Coordinate-based object records
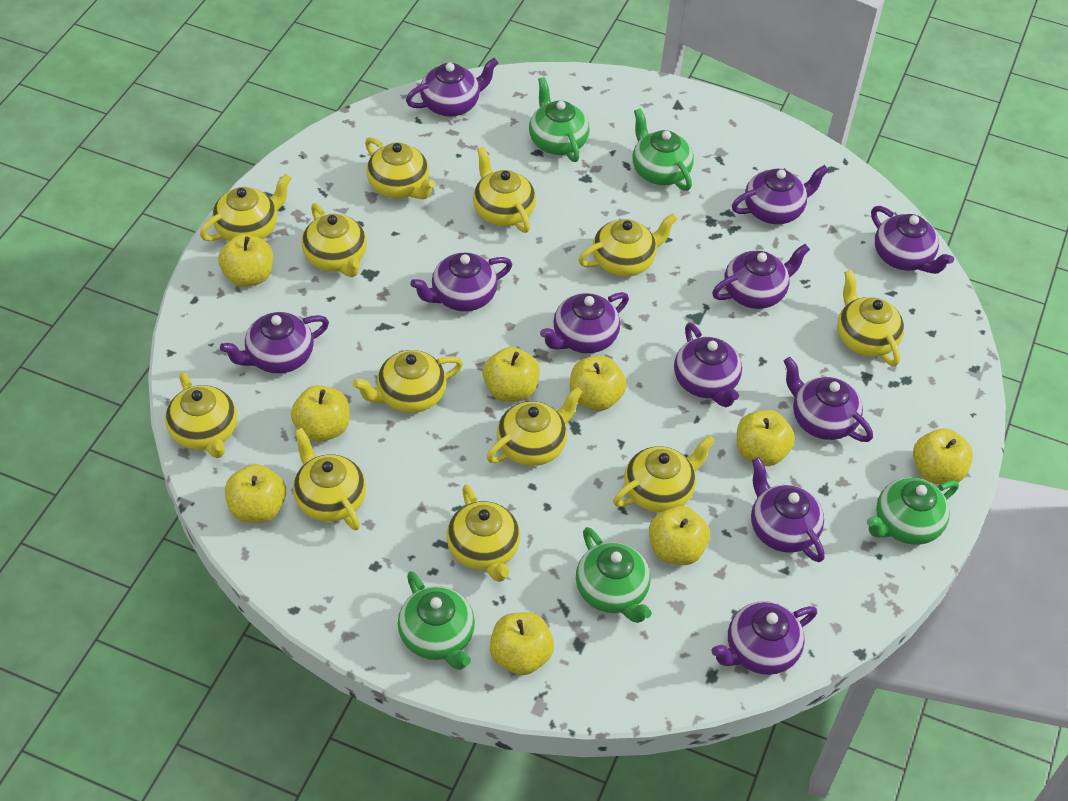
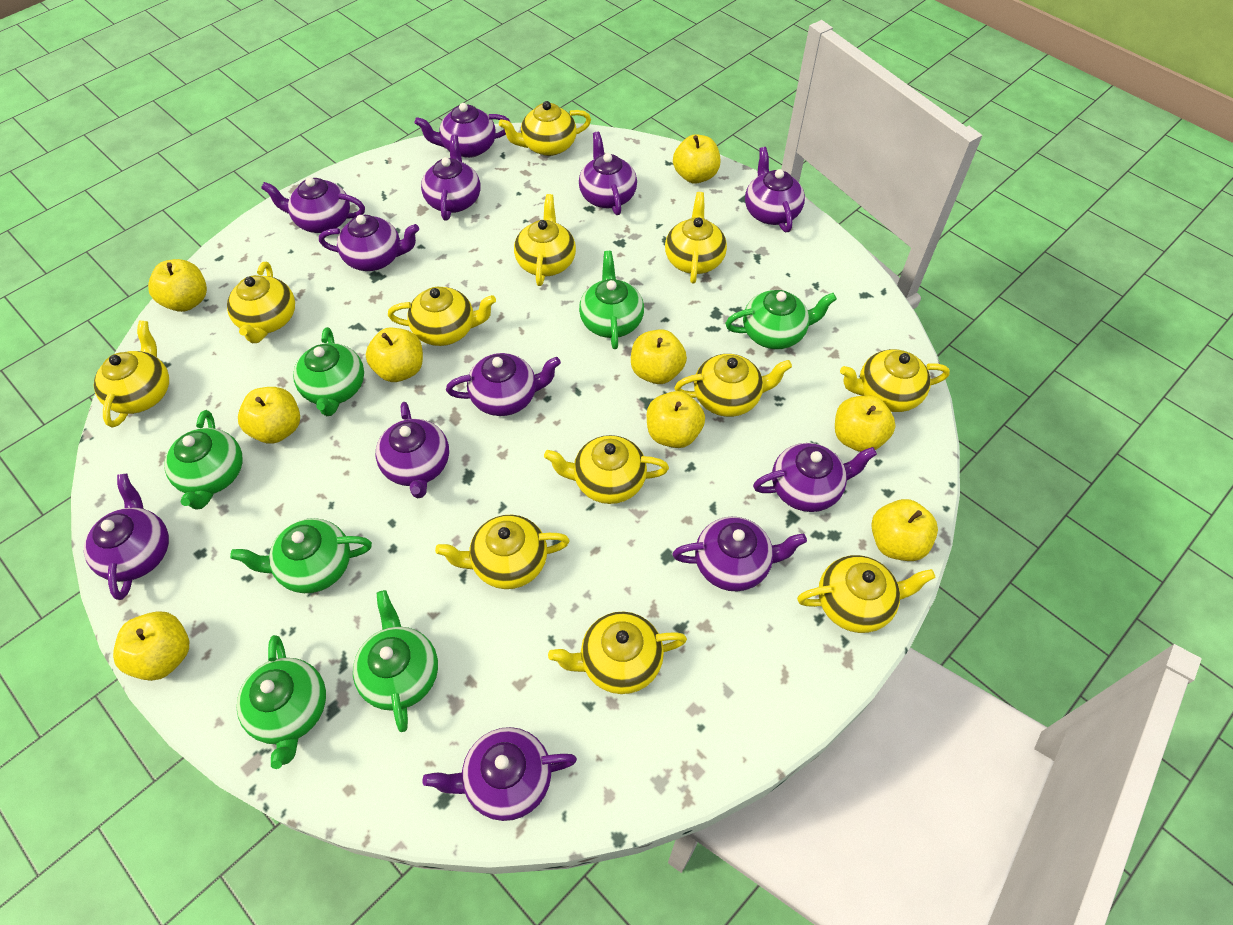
green teapot: 5 -> 7
purple teapot: 11 -> 12

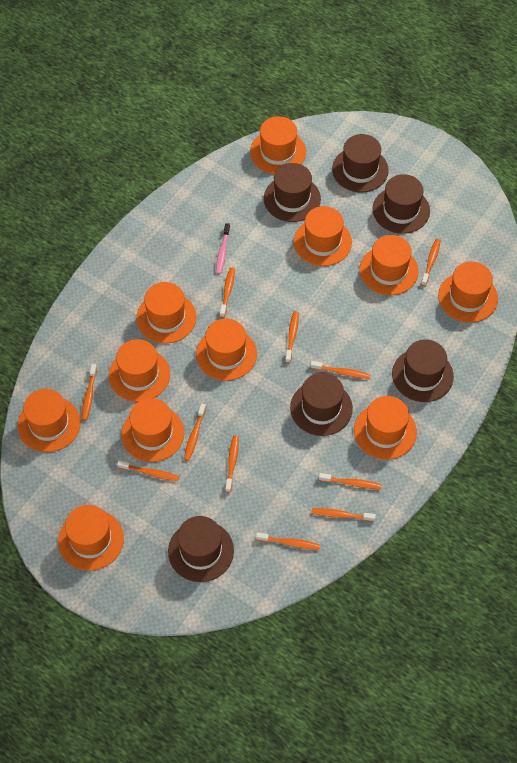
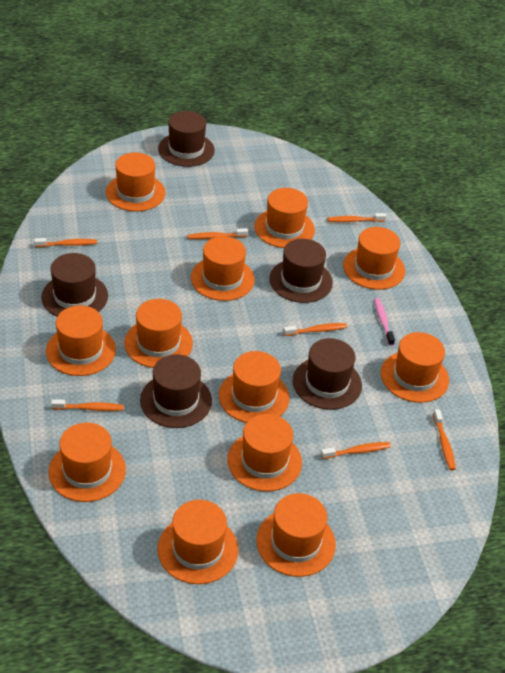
brown hat: 6 -> 5
orange hat: 11 -> 12
orange toothbrush: 11 -> 7

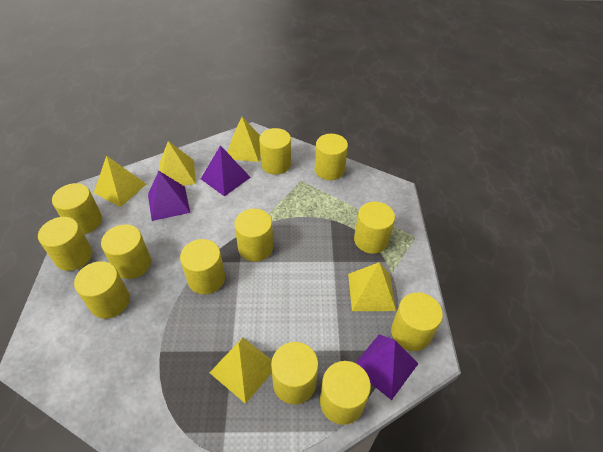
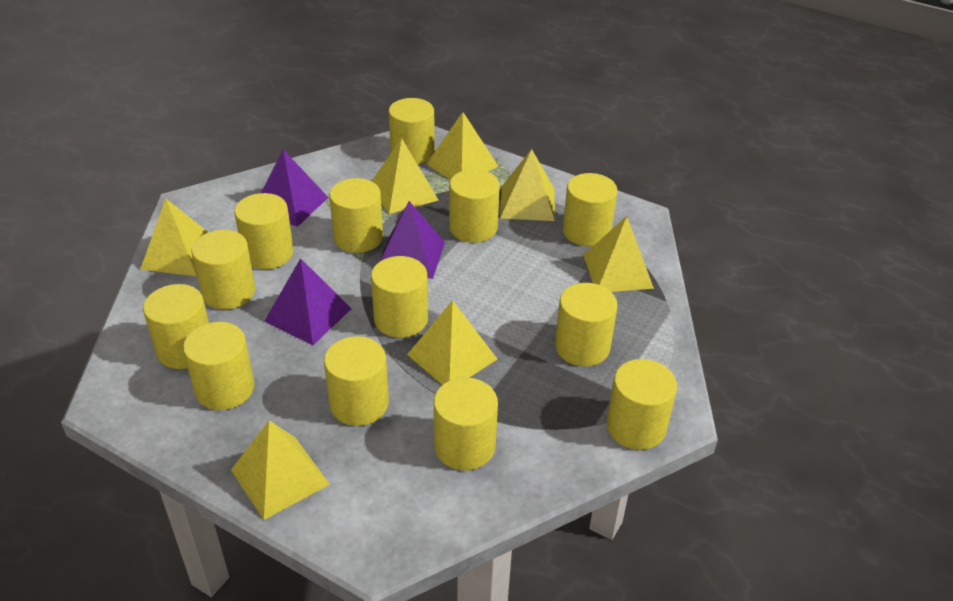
yellow cylinder: 12 -> 13
yellow pyramid: 5 -> 7

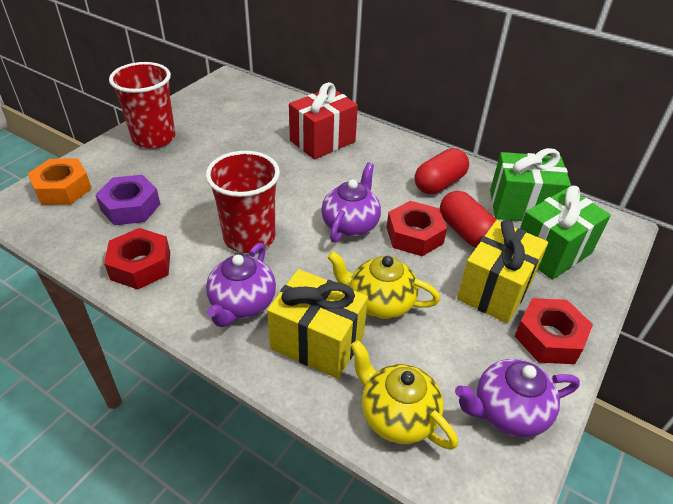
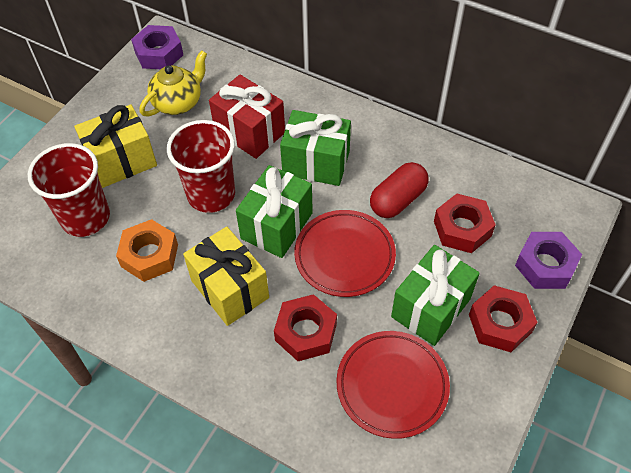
green gift: 2 -> 3
purple nut: 1 -> 2
purple teapot: 3 -> 0
red capsule: 2 -> 1
red plate: 0 -> 2
yellow teapot: 2 -> 1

→ **ACTIVITY**: Find the line with "purple nut: 1 -> 2" in the data above. Restate it and all later lines word for word, ending with the last line.

→ **EXPECTED ANSWER**:
purple nut: 1 -> 2
purple teapot: 3 -> 0
red capsule: 2 -> 1
red plate: 0 -> 2
yellow teapot: 2 -> 1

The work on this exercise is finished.